+++ GIVEN DATA

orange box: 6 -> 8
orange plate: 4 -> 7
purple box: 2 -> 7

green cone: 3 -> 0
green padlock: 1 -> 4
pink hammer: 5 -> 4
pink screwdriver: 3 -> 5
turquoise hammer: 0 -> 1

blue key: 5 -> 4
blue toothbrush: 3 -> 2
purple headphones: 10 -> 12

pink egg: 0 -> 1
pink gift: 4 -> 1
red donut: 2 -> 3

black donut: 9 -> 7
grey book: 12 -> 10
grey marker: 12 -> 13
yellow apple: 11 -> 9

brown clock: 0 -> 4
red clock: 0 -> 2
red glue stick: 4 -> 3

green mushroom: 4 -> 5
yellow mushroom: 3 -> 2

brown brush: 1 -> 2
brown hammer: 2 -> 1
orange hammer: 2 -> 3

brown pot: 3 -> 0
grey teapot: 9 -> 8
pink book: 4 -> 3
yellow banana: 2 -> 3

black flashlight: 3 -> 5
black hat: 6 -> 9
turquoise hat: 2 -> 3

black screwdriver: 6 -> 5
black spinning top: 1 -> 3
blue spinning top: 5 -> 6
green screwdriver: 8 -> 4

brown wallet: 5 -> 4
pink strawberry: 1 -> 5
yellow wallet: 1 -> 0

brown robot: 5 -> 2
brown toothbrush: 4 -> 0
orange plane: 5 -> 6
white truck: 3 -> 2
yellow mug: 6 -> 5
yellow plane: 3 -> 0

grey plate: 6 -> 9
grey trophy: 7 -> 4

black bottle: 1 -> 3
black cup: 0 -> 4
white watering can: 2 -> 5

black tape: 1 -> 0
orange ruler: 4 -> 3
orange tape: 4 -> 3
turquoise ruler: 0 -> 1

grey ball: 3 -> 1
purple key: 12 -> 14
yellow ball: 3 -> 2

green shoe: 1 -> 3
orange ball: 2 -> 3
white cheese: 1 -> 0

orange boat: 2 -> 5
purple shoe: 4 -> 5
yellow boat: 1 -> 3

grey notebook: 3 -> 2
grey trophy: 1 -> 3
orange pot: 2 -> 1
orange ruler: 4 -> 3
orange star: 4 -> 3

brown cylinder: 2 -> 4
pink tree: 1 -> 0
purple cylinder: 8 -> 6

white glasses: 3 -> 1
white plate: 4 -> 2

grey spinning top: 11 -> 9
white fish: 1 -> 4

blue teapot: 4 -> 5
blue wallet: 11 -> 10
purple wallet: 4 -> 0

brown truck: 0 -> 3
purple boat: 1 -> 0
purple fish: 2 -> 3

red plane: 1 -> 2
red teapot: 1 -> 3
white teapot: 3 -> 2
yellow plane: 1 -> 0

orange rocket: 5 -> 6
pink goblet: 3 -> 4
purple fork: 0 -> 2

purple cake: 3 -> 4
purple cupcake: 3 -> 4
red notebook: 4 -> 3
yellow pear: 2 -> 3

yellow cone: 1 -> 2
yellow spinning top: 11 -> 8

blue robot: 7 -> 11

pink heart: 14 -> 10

++++++

▶ _AIM OF THE EXERCISE_: Print the records above exactly as they appear.

▶ _THE COMPLETED TASK_:
orange box: 6 -> 8
orange plate: 4 -> 7
purple box: 2 -> 7

green cone: 3 -> 0
green padlock: 1 -> 4
pink hammer: 5 -> 4
pink screwdriver: 3 -> 5
turquoise hammer: 0 -> 1

blue key: 5 -> 4
blue toothbrush: 3 -> 2
purple headphones: 10 -> 12

pink egg: 0 -> 1
pink gift: 4 -> 1
red donut: 2 -> 3

black donut: 9 -> 7
grey book: 12 -> 10
grey marker: 12 -> 13
yellow apple: 11 -> 9

brown clock: 0 -> 4
red clock: 0 -> 2
red glue stick: 4 -> 3

green mushroom: 4 -> 5
yellow mushroom: 3 -> 2

brown brush: 1 -> 2
brown hammer: 2 -> 1
orange hammer: 2 -> 3

brown pot: 3 -> 0
grey teapot: 9 -> 8
pink book: 4 -> 3
yellow banana: 2 -> 3

black flashlight: 3 -> 5
black hat: 6 -> 9
turquoise hat: 2 -> 3

black screwdriver: 6 -> 5
black spinning top: 1 -> 3
blue spinning top: 5 -> 6
green screwdriver: 8 -> 4

brown wallet: 5 -> 4
pink strawberry: 1 -> 5
yellow wallet: 1 -> 0

brown robot: 5 -> 2
brown toothbrush: 4 -> 0
orange plane: 5 -> 6
white truck: 3 -> 2
yellow mug: 6 -> 5
yellow plane: 3 -> 0

grey plate: 6 -> 9
grey trophy: 7 -> 4

black bottle: 1 -> 3
black cup: 0 -> 4
white watering can: 2 -> 5

black tape: 1 -> 0
orange ruler: 4 -> 3
orange tape: 4 -> 3
turquoise ruler: 0 -> 1

grey ball: 3 -> 1
purple key: 12 -> 14
yellow ball: 3 -> 2

green shoe: 1 -> 3
orange ball: 2 -> 3
white cheese: 1 -> 0

orange boat: 2 -> 5
purple shoe: 4 -> 5
yellow boat: 1 -> 3

grey notebook: 3 -> 2
grey trophy: 1 -> 3
orange pot: 2 -> 1
orange ruler: 4 -> 3
orange star: 4 -> 3

brown cylinder: 2 -> 4
pink tree: 1 -> 0
purple cylinder: 8 -> 6

white glasses: 3 -> 1
white plate: 4 -> 2

grey spinning top: 11 -> 9
white fish: 1 -> 4

blue teapot: 4 -> 5
blue wallet: 11 -> 10
purple wallet: 4 -> 0

brown truck: 0 -> 3
purple boat: 1 -> 0
purple fish: 2 -> 3

red plane: 1 -> 2
red teapot: 1 -> 3
white teapot: 3 -> 2
yellow plane: 1 -> 0

orange rocket: 5 -> 6
pink goblet: 3 -> 4
purple fork: 0 -> 2

purple cake: 3 -> 4
purple cupcake: 3 -> 4
red notebook: 4 -> 3
yellow pear: 2 -> 3

yellow cone: 1 -> 2
yellow spinning top: 11 -> 8

blue robot: 7 -> 11

pink heart: 14 -> 10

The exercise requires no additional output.